* Problem to solve
Every line of the material must be written out again unchanged.

* Records for the exercise
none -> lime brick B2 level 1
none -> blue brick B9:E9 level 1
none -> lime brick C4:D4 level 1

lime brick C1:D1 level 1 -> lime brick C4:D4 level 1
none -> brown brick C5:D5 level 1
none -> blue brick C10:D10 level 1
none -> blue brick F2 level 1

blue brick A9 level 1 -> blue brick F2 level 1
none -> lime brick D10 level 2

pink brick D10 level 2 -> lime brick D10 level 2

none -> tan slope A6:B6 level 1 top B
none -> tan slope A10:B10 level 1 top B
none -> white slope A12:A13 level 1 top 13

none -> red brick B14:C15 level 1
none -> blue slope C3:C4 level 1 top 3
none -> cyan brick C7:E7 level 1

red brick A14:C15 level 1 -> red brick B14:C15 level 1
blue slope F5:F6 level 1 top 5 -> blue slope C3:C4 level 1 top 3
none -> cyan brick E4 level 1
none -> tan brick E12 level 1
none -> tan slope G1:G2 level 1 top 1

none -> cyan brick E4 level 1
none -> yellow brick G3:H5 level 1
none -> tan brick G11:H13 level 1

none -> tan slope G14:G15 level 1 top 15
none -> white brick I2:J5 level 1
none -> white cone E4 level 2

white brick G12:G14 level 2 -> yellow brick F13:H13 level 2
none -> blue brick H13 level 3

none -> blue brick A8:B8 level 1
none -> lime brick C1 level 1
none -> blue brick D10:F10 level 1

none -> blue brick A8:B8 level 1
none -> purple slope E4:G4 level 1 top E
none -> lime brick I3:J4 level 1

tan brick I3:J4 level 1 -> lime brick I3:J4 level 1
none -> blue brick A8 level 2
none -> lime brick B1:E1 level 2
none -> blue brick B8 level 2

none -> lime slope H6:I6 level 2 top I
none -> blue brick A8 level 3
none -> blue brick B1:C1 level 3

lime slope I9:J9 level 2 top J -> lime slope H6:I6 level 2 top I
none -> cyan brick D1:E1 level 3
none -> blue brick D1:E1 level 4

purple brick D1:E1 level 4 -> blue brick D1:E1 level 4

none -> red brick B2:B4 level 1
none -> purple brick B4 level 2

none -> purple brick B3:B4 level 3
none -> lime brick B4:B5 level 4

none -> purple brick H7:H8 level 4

* Result below
none -> lime brick B2 level 1
none -> blue brick B9:E9 level 1
none -> lime brick C4:D4 level 1

lime brick C1:D1 level 1 -> lime brick C4:D4 level 1
none -> brown brick C5:D5 level 1
none -> blue brick C10:D10 level 1
none -> blue brick F2 level 1

blue brick A9 level 1 -> blue brick F2 level 1
none -> lime brick D10 level 2

pink brick D10 level 2 -> lime brick D10 level 2

none -> tan slope A6:B6 level 1 top B
none -> tan slope A10:B10 level 1 top B
none -> white slope A12:A13 level 1 top 13

none -> red brick B14:C15 level 1
none -> blue slope C3:C4 level 1 top 3
none -> cyan brick C7:E7 level 1

red brick A14:C15 level 1 -> red brick B14:C15 level 1
blue slope F5:F6 level 1 top 5 -> blue slope C3:C4 level 1 top 3
none -> cyan brick E4 level 1
none -> tan brick E12 level 1
none -> tan slope G1:G2 level 1 top 1

none -> cyan brick E4 level 1
none -> yellow brick G3:H5 level 1
none -> tan brick G11:H13 level 1

none -> tan slope G14:G15 level 1 top 15
none -> white brick I2:J5 level 1
none -> white cone E4 level 2

white brick G12:G14 level 2 -> yellow brick F13:H13 level 2
none -> blue brick H13 level 3

none -> blue brick A8:B8 level 1
none -> lime brick C1 level 1
none -> blue brick D10:F10 level 1

none -> blue brick A8:B8 level 1
none -> purple slope E4:G4 level 1 top E
none -> lime brick I3:J4 level 1

tan brick I3:J4 level 1 -> lime brick I3:J4 level 1
none -> blue brick A8 level 2
none -> lime brick B1:E1 level 2
none -> blue brick B8 level 2

none -> lime slope H6:I6 level 2 top I
none -> blue brick A8 level 3
none -> blue brick B1:C1 level 3

lime slope I9:J9 level 2 top J -> lime slope H6:I6 level 2 top I
none -> cyan brick D1:E1 level 3
none -> blue brick D1:E1 level 4

purple brick D1:E1 level 4 -> blue brick D1:E1 level 4

none -> red brick B2:B4 level 1
none -> purple brick B4 level 2

none -> purple brick B3:B4 level 3
none -> lime brick B4:B5 level 4

none -> purple brick H7:H8 level 4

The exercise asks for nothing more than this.